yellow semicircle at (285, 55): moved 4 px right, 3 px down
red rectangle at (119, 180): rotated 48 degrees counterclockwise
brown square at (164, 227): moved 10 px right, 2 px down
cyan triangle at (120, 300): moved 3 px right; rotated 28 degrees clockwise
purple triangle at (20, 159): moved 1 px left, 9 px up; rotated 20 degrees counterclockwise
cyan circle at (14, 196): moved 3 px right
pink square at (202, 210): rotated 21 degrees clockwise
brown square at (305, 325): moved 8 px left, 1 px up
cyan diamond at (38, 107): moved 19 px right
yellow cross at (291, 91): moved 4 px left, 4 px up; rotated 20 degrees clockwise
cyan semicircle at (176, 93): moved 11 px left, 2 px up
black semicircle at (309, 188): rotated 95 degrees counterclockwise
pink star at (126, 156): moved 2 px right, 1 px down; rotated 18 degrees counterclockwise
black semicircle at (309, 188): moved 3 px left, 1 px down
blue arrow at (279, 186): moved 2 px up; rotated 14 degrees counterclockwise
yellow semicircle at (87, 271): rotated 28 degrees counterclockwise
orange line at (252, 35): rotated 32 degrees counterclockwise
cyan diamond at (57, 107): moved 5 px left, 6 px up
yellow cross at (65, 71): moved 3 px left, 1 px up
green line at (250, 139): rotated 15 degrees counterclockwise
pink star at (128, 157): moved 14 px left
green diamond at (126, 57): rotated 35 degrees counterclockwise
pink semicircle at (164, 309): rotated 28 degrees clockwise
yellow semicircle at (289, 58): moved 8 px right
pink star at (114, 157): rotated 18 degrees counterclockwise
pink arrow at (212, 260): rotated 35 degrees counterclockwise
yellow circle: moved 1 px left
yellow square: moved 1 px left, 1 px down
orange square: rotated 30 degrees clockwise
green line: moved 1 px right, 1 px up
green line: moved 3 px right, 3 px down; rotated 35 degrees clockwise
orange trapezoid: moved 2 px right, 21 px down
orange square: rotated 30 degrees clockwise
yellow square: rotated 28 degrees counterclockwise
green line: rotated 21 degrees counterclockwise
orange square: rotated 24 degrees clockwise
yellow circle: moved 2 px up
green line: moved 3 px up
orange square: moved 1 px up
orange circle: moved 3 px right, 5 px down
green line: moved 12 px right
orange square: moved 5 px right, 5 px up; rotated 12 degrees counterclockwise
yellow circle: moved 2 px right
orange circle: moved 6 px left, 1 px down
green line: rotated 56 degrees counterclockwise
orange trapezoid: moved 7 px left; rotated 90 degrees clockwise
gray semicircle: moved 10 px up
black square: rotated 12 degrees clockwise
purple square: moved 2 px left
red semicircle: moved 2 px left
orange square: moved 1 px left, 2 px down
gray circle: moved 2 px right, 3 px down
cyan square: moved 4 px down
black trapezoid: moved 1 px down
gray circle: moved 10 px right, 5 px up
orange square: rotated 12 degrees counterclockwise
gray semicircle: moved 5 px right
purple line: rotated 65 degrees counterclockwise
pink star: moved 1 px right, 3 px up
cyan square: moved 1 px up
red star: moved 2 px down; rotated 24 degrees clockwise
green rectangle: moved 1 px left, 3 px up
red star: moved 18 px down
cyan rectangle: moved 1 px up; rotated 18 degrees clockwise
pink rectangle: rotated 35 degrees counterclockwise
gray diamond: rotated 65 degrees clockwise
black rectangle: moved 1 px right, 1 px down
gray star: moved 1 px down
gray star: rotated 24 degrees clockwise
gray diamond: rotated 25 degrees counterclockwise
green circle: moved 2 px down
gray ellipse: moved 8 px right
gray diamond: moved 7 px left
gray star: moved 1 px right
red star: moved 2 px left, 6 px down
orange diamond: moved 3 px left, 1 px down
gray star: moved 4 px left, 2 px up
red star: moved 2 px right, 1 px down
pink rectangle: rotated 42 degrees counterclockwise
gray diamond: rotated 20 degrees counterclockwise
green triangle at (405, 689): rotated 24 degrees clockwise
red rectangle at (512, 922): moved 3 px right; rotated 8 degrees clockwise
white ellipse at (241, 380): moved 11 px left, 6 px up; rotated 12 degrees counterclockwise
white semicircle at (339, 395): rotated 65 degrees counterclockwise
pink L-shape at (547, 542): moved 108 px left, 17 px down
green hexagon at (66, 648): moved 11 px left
◇ ◇ ◇ ◇
▶ [DESCRIPTION OF THE TASK]: Give the material as a numbered list with blank lines omitted, from its first line up to and including the line that contains "orange trapezoid: moved 2".

▶ [ANSWER TO THIS PROBLEM]:
1. yellow semicircle at (285, 55): moved 4 px right, 3 px down
2. red rectangle at (119, 180): rotated 48 degrees counterclockwise
3. brown square at (164, 227): moved 10 px right, 2 px down
4. cyan triangle at (120, 300): moved 3 px right; rotated 28 degrees clockwise
5. purple triangle at (20, 159): moved 1 px left, 9 px up; rotated 20 degrees counterclockwise
6. cyan circle at (14, 196): moved 3 px right
7. pink square at (202, 210): rotated 21 degrees clockwise
8. brown square at (305, 325): moved 8 px left, 1 px up
9. cyan diamond at (38, 107): moved 19 px right
10. yellow cross at (291, 91): moved 4 px left, 4 px up; rotated 20 degrees clockwise
11. cyan semicircle at (176, 93): moved 11 px left, 2 px up
12. black semicircle at (309, 188): rotated 95 degrees counterclockwise
13. pink star at (126, 156): moved 2 px right, 1 px down; rotated 18 degrees counterclockwise
14. black semicircle at (309, 188): moved 3 px left, 1 px down
15. blue arrow at (279, 186): moved 2 px up; rotated 14 degrees counterclockwise
16. yellow semicircle at (87, 271): rotated 28 degrees counterclockwise
17. orange line at (252, 35): rotated 32 degrees counterclockwise
18. cyan diamond at (57, 107): moved 5 px left, 6 px up
19. yellow cross at (65, 71): moved 3 px left, 1 px up
20. green line at (250, 139): rotated 15 degrees counterclockwise
21. pink star at (128, 157): moved 14 px left
22. green diamond at (126, 57): rotated 35 degrees counterclockwise
23. pink semicircle at (164, 309): rotated 28 degrees clockwise
24. yellow semicircle at (289, 58): moved 8 px right
25. pink star at (114, 157): rotated 18 degrees counterclockwise
26. pink arrow at (212, 260): rotated 35 degrees counterclockwise
27. yellow circle: moved 1 px left
28. yellow square: moved 1 px left, 1 px down
29. orange square: rotated 30 degrees clockwise
30. green line: moved 1 px right, 1 px up
31. green line: moved 3 px right, 3 px down; rotated 35 degrees clockwise
32. orange trapezoid: moved 2 px right, 21 px down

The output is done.